WHAT YOU HAVE TO DO ->
Apart from the pictures, every line below needs to be reproduced verbatim.

⟨

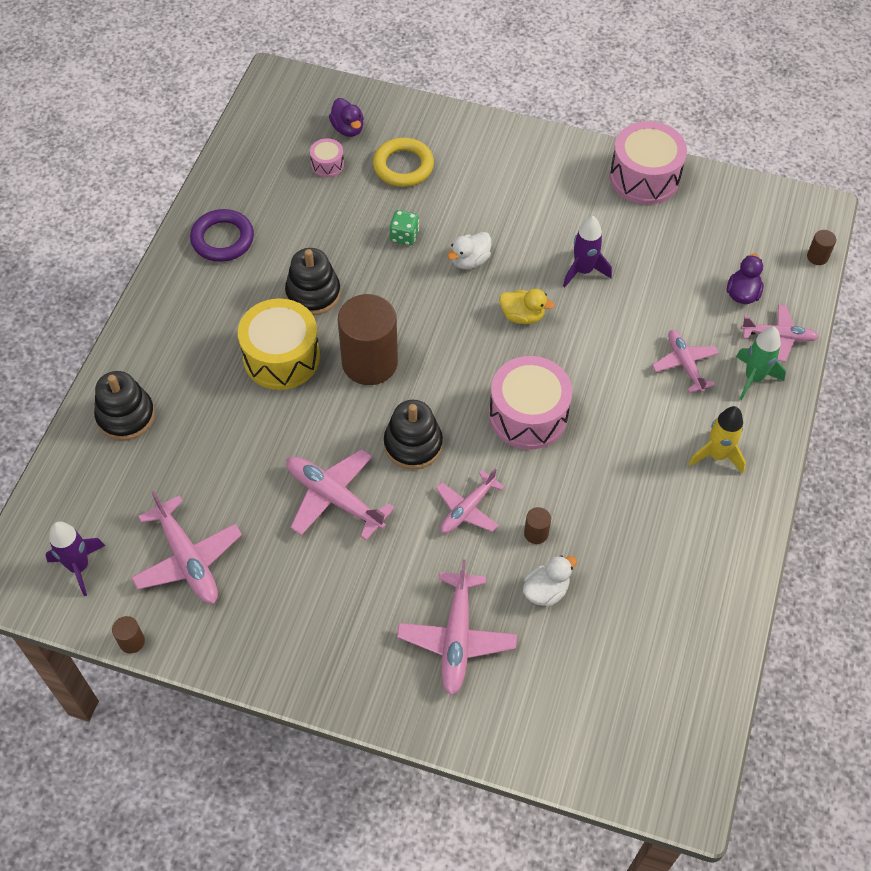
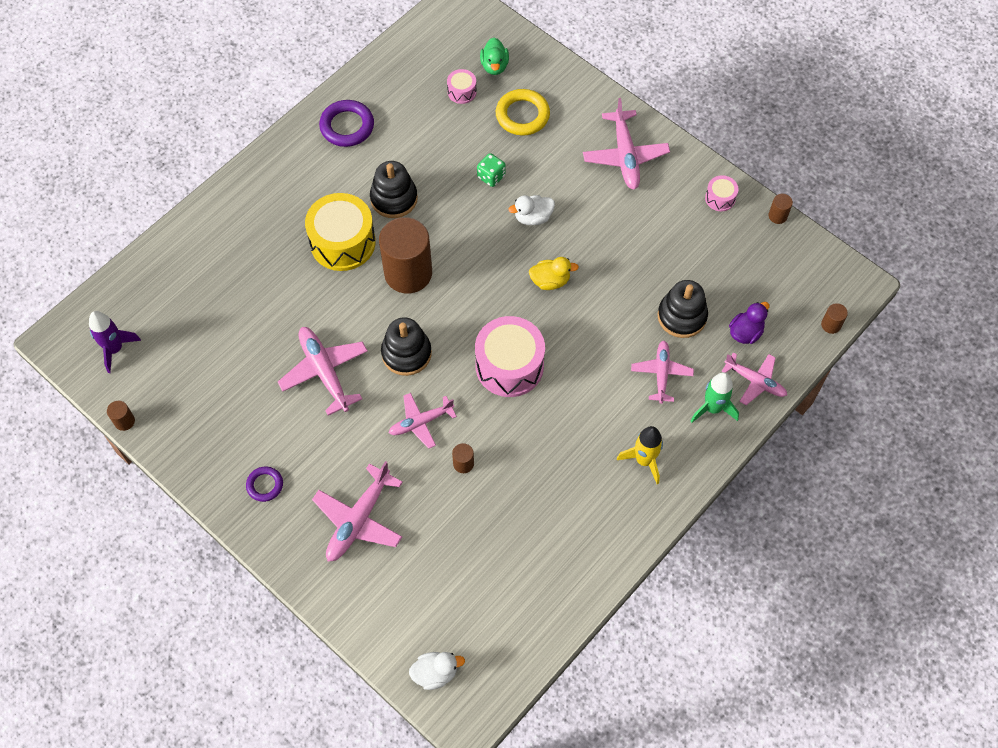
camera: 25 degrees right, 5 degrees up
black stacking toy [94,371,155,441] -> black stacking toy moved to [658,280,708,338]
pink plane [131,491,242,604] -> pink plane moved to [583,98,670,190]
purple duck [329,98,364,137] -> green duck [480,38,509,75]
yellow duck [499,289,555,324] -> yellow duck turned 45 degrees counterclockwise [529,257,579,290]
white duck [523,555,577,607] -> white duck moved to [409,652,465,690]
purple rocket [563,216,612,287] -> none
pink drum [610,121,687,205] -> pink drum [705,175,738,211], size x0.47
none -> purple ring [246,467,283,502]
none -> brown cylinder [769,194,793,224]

⟩

TASK RESPONSE ->
camera: 25 degrees right, 5 degrees up
black stacking toy [94,371,155,441] -> black stacking toy moved to [658,280,708,338]
pink plane [131,491,242,604] -> pink plane moved to [583,98,670,190]
purple duck [329,98,364,137] -> green duck [480,38,509,75]
yellow duck [499,289,555,324] -> yellow duck turned 45 degrees counterclockwise [529,257,579,290]
white duck [523,555,577,607] -> white duck moved to [409,652,465,690]
purple rocket [563,216,612,287] -> none
pink drum [610,121,687,205] -> pink drum [705,175,738,211], size x0.47
none -> purple ring [246,467,283,502]
none -> brown cylinder [769,194,793,224]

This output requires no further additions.